The problem:
Look through the listing below and report how many lines contain "pyramid", as a bare number.

Input data:
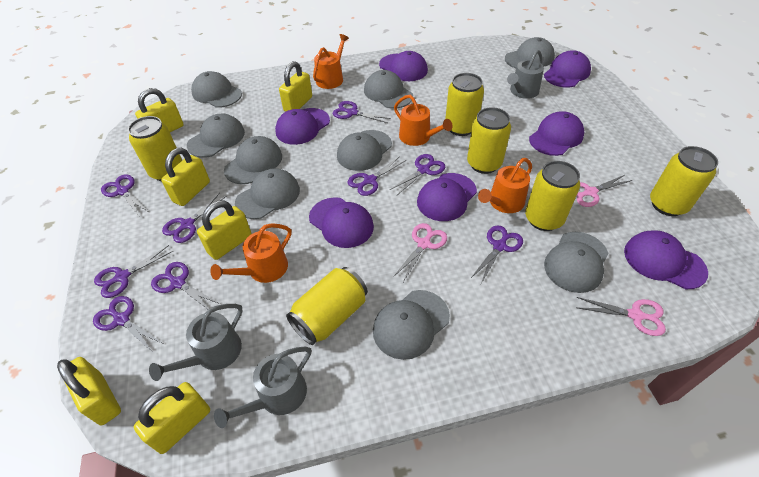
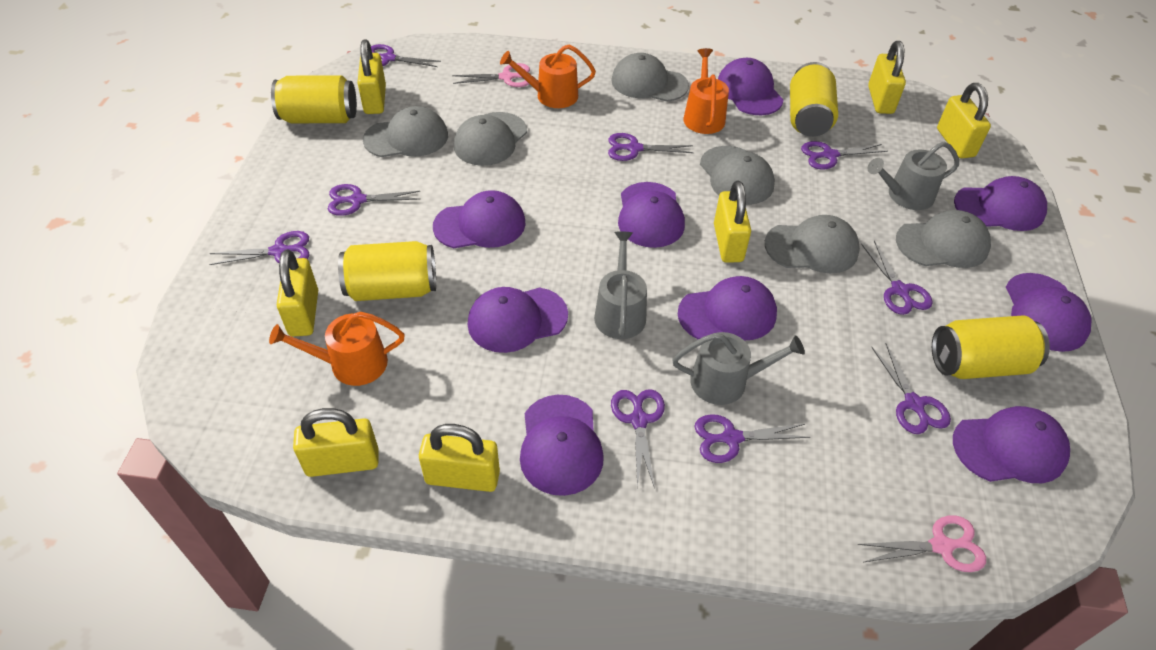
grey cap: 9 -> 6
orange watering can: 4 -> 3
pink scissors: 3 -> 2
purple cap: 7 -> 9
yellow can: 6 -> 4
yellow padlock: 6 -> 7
* * *
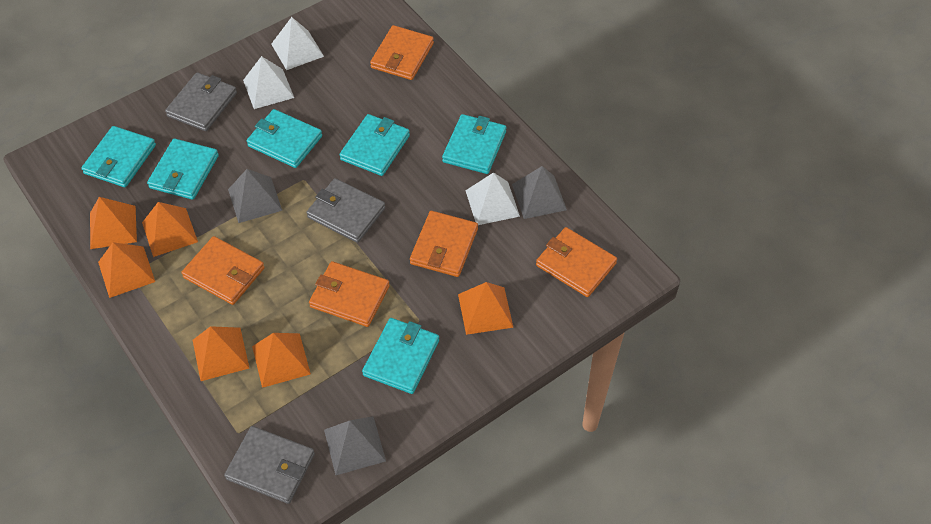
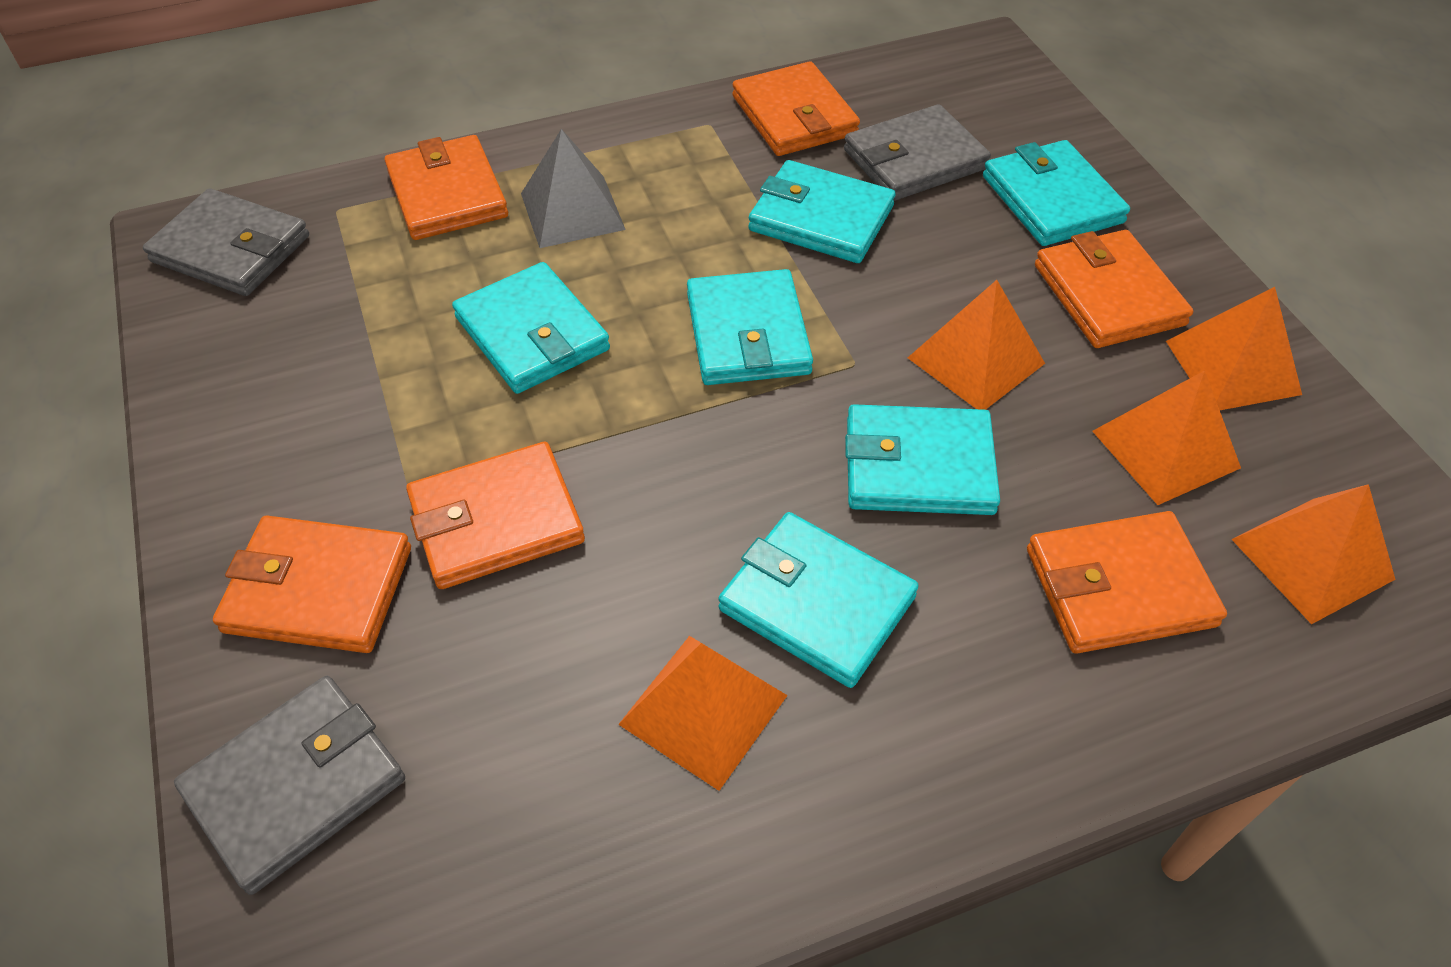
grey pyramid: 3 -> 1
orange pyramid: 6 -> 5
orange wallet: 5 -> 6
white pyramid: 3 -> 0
---
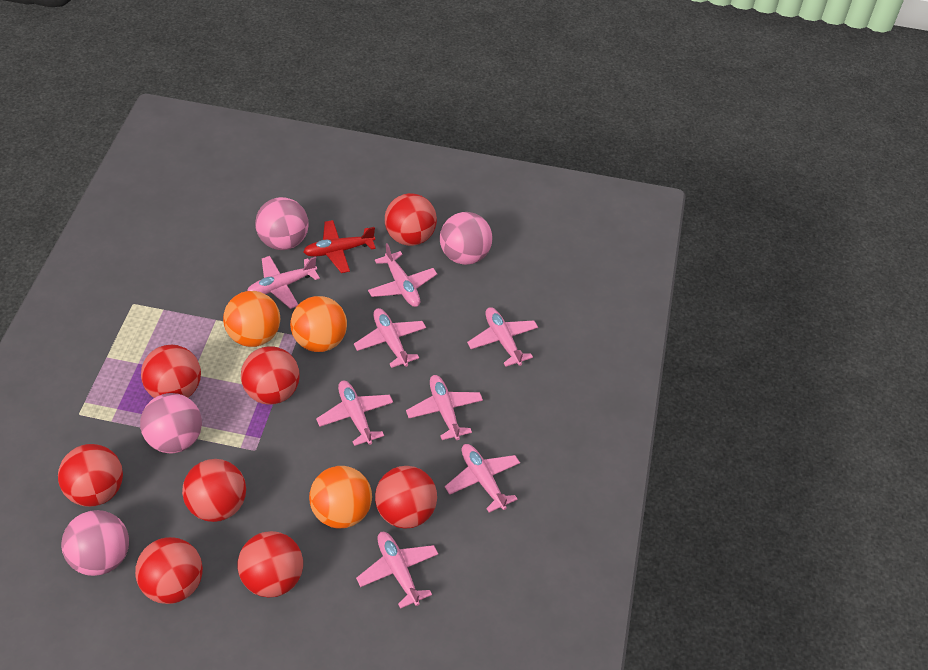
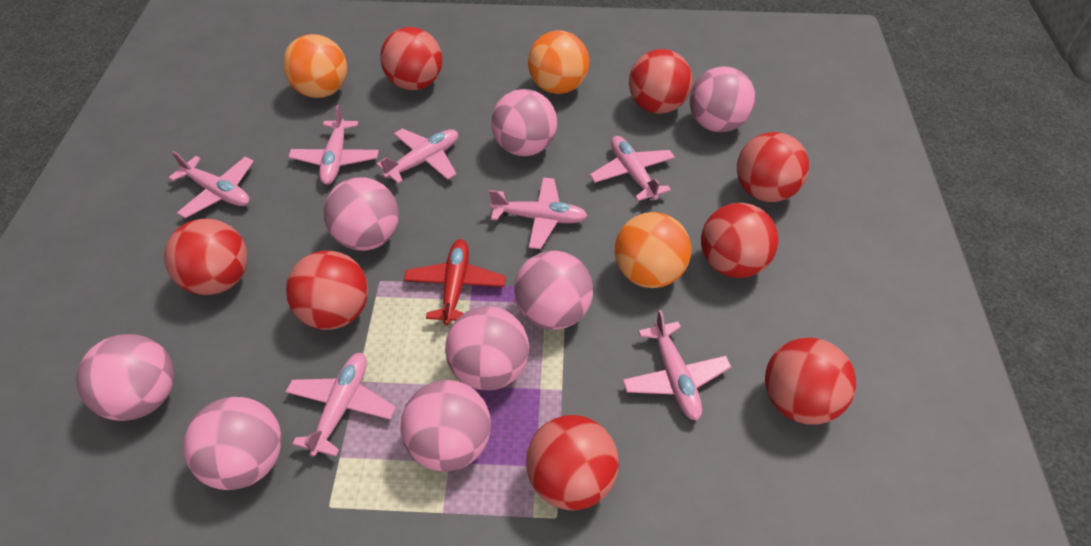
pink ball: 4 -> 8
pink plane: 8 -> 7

Response for this exercise:
3